◆ EXERCISE DIRECTIONS
How many lines in the records below contain the string "TRIG"? Answer with the number alone.

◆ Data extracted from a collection
════════════════
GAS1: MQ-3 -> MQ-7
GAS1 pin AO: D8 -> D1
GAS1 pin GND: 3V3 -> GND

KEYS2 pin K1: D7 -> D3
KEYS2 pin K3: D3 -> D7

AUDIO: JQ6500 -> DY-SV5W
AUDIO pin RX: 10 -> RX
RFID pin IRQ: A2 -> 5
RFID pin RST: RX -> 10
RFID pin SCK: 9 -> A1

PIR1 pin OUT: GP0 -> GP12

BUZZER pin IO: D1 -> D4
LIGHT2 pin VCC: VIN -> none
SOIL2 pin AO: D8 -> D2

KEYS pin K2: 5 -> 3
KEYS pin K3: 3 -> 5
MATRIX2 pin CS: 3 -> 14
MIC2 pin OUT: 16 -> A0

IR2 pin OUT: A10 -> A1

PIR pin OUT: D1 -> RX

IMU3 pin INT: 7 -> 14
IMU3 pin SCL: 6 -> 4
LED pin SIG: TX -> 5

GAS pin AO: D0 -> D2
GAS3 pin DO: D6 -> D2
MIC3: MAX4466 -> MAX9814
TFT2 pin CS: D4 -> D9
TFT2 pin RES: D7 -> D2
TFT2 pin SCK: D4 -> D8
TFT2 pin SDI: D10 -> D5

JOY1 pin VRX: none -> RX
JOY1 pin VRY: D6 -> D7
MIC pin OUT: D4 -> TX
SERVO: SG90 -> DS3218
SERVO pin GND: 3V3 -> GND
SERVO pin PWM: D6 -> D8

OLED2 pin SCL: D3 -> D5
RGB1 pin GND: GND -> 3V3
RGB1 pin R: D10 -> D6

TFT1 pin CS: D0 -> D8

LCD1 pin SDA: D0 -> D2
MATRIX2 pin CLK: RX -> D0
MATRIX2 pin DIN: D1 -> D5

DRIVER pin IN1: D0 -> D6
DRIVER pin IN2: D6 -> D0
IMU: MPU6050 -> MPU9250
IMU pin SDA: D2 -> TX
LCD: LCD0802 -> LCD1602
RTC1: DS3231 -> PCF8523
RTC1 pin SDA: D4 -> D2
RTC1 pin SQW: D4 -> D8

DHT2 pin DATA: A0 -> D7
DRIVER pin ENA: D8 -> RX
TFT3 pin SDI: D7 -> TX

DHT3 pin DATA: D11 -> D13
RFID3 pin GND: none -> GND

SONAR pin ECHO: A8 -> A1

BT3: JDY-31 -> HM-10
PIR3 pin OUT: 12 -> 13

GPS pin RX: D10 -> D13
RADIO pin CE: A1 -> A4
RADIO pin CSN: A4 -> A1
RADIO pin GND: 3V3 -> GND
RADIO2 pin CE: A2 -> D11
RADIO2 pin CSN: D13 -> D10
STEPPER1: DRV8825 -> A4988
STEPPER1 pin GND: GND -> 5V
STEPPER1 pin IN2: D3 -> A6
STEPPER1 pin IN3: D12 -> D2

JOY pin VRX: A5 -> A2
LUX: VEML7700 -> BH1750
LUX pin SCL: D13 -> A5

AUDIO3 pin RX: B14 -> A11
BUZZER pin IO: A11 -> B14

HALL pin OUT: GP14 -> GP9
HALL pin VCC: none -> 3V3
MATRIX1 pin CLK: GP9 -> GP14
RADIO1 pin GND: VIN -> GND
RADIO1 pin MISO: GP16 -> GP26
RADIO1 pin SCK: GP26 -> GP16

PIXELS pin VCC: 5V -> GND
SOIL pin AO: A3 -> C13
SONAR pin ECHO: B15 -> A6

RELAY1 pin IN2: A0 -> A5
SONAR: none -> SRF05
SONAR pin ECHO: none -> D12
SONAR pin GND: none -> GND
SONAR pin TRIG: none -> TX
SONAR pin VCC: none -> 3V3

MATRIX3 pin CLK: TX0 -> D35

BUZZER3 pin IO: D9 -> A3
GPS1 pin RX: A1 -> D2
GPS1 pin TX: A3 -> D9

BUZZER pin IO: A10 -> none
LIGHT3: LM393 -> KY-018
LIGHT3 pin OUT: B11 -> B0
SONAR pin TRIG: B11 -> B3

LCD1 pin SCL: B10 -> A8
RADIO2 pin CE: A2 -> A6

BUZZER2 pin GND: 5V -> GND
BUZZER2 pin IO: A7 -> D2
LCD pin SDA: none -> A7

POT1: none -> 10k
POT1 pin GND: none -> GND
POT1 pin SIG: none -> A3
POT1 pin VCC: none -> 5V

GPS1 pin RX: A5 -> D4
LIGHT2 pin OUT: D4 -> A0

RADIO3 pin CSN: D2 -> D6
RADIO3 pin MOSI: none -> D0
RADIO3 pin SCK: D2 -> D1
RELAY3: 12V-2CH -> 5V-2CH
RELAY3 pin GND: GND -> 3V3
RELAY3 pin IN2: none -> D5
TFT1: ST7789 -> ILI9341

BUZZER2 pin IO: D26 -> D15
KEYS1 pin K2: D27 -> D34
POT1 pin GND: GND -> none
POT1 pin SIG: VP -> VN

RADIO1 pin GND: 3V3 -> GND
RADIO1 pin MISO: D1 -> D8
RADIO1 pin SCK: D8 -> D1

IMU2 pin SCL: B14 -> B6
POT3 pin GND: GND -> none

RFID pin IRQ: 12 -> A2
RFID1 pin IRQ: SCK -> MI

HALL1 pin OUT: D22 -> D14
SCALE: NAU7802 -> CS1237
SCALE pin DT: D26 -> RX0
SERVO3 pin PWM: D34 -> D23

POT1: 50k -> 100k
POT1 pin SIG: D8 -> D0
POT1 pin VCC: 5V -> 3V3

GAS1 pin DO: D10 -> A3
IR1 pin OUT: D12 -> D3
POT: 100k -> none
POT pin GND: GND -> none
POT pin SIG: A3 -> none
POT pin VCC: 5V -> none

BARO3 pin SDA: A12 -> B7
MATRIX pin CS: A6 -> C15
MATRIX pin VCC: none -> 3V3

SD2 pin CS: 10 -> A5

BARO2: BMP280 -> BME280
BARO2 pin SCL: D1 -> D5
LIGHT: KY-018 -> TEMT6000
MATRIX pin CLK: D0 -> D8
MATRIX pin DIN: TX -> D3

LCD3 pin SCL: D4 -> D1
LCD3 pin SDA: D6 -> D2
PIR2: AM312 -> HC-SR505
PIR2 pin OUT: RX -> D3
════════════════
◆ OUTPUT OF THE TASK
2